━━ PROVIDED DATA ━━

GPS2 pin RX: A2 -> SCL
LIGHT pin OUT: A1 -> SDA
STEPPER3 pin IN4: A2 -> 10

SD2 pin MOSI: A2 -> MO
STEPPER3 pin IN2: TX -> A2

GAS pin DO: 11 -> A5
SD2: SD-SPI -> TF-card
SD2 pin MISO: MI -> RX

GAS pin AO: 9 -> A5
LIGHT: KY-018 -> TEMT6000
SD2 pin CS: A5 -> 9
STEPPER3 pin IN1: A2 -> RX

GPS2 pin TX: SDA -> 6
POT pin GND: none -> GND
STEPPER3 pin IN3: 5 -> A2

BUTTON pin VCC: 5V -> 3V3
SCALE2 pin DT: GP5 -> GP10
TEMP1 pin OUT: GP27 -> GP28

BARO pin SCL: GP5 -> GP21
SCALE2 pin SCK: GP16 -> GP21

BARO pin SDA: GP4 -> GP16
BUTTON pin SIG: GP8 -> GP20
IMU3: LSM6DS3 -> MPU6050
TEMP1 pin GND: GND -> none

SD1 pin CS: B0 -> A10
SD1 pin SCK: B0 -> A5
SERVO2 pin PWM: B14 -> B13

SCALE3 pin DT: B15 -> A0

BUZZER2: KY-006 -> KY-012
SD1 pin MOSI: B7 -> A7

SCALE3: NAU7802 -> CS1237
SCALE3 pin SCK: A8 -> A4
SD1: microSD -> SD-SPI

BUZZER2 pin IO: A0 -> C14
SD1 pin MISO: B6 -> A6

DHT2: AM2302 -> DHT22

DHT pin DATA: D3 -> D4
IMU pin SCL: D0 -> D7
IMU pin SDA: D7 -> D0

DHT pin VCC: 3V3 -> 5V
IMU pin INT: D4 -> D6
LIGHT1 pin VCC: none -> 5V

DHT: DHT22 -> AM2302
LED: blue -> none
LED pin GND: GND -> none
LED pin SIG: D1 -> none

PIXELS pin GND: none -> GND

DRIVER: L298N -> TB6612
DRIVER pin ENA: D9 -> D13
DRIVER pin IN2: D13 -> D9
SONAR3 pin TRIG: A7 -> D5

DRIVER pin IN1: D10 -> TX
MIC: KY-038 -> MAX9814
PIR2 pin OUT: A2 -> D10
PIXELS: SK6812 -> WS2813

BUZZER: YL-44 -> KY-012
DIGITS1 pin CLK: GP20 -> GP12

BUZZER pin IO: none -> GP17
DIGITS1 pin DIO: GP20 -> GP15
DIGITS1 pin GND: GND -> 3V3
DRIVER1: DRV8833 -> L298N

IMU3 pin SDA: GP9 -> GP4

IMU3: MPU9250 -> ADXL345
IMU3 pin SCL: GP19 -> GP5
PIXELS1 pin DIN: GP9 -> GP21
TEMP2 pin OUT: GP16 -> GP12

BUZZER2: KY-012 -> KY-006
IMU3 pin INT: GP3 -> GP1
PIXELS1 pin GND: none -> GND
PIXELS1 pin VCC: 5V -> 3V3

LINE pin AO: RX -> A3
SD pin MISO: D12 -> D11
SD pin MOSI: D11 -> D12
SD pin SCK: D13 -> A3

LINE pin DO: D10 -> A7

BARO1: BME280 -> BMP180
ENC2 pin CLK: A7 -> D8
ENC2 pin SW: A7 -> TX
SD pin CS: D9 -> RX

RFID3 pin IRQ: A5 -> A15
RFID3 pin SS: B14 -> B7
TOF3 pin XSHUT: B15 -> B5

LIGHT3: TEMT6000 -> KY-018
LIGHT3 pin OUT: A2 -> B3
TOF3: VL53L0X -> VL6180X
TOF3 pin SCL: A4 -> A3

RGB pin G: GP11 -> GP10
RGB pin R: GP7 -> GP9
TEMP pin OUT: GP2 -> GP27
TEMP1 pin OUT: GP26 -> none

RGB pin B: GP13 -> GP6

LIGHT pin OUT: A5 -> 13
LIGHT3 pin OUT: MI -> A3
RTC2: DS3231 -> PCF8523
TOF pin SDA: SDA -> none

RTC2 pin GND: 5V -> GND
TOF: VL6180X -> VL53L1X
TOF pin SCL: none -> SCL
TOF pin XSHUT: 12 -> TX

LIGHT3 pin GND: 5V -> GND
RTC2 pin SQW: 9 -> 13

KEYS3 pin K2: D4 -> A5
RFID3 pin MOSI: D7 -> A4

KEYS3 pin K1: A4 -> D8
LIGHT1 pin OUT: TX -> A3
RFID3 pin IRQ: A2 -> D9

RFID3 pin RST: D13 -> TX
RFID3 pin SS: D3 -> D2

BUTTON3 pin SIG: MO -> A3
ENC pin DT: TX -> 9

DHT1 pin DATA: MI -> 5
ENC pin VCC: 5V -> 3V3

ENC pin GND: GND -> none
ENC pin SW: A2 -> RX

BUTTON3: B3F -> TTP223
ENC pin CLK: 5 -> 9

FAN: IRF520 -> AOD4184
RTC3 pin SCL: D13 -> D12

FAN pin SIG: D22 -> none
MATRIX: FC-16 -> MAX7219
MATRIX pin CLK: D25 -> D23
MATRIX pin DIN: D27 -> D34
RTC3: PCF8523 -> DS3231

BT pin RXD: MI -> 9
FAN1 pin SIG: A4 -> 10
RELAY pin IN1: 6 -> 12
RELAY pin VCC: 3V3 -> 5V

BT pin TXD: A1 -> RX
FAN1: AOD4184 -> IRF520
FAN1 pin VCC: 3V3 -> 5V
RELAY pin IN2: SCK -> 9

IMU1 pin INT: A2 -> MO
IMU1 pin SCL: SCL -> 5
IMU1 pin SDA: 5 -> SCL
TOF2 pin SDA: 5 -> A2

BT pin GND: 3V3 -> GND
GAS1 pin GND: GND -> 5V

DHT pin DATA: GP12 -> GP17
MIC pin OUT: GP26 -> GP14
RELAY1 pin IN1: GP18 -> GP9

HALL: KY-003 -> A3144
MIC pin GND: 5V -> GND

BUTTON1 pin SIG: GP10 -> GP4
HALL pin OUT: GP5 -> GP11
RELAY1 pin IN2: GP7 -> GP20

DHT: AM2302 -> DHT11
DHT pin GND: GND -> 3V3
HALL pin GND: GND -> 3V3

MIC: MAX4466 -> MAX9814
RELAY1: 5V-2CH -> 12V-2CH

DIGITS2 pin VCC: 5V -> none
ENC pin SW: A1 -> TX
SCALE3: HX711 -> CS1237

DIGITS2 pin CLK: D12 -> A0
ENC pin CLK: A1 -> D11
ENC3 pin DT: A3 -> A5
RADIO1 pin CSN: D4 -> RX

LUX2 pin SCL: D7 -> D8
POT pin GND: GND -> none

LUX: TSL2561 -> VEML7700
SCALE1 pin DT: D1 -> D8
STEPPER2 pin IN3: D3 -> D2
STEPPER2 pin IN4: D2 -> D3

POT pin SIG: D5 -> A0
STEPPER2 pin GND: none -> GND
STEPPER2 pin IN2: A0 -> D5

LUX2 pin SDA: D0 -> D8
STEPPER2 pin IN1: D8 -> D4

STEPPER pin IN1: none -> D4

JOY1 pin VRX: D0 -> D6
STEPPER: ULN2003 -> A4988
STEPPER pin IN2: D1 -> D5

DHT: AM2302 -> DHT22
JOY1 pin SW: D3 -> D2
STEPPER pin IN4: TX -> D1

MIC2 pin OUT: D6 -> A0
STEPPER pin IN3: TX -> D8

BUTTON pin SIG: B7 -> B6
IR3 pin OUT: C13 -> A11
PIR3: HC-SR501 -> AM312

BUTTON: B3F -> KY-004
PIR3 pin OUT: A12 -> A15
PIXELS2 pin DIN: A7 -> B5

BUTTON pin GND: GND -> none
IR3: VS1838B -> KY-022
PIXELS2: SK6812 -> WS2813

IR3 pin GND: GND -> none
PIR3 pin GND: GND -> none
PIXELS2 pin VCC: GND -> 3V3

━━━

What you give back must be the stretch above, starting at the line with "SERVO2 pin PWM: B14 -> B13" and ending at the line with "DIGITS1 pin GND: GND -> 3V3", copied exactly.

SERVO2 pin PWM: B14 -> B13

SCALE3 pin DT: B15 -> A0

BUZZER2: KY-006 -> KY-012
SD1 pin MOSI: B7 -> A7

SCALE3: NAU7802 -> CS1237
SCALE3 pin SCK: A8 -> A4
SD1: microSD -> SD-SPI

BUZZER2 pin IO: A0 -> C14
SD1 pin MISO: B6 -> A6

DHT2: AM2302 -> DHT22

DHT pin DATA: D3 -> D4
IMU pin SCL: D0 -> D7
IMU pin SDA: D7 -> D0

DHT pin VCC: 3V3 -> 5V
IMU pin INT: D4 -> D6
LIGHT1 pin VCC: none -> 5V

DHT: DHT22 -> AM2302
LED: blue -> none
LED pin GND: GND -> none
LED pin SIG: D1 -> none

PIXELS pin GND: none -> GND

DRIVER: L298N -> TB6612
DRIVER pin ENA: D9 -> D13
DRIVER pin IN2: D13 -> D9
SONAR3 pin TRIG: A7 -> D5

DRIVER pin IN1: D10 -> TX
MIC: KY-038 -> MAX9814
PIR2 pin OUT: A2 -> D10
PIXELS: SK6812 -> WS2813

BUZZER: YL-44 -> KY-012
DIGITS1 pin CLK: GP20 -> GP12

BUZZER pin IO: none -> GP17
DIGITS1 pin DIO: GP20 -> GP15
DIGITS1 pin GND: GND -> 3V3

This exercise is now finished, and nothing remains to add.